--- Data for the task ---
----------------------------------------
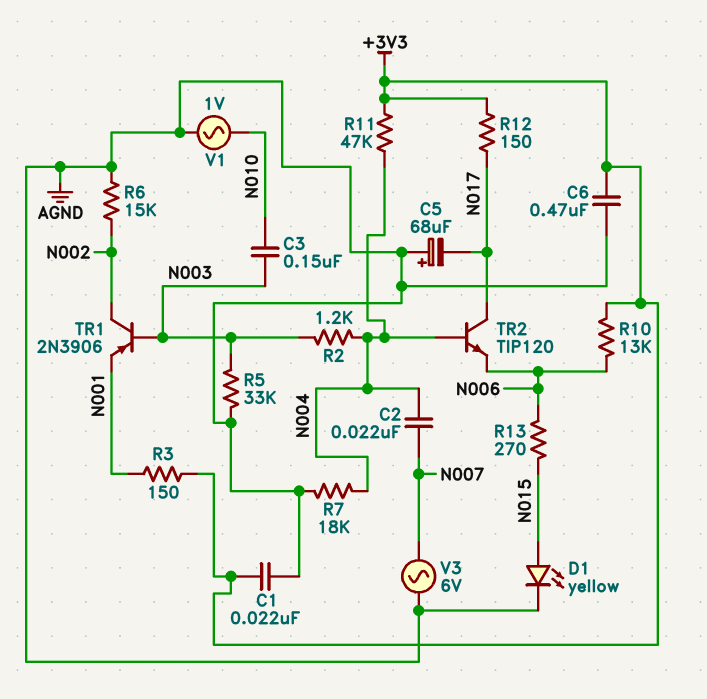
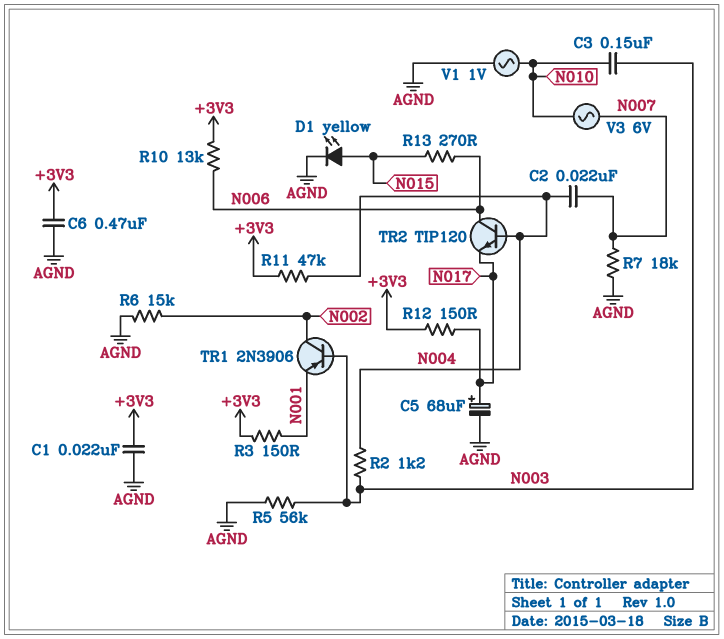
C5: 68uF (plus AGND, minus N017) -> 68uF (plus N017, minus AGND)
R5: 33k (AGND, N003) -> 56k (AGND, N003)
R7: 18k (AGND, N004) -> 18k (AGND, N007)
TR2: NPN TIP120 (B N004, C N017, E N006) -> NPN TIP120 (B N004, C N006, E N017)
V3: AC 6V (AGND, N007) -> AC 6V (N007, N010)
----------------------------------------
--- Task directions ---
Make an exact copy of every entry above, minus the images.

--- Solved exercise ---
C5: 68uF (plus AGND, minus N017) -> 68uF (plus N017, minus AGND)
R5: 33k (AGND, N003) -> 56k (AGND, N003)
R7: 18k (AGND, N004) -> 18k (AGND, N007)
TR2: NPN TIP120 (B N004, C N017, E N006) -> NPN TIP120 (B N004, C N006, E N017)
V3: AC 6V (AGND, N007) -> AC 6V (N007, N010)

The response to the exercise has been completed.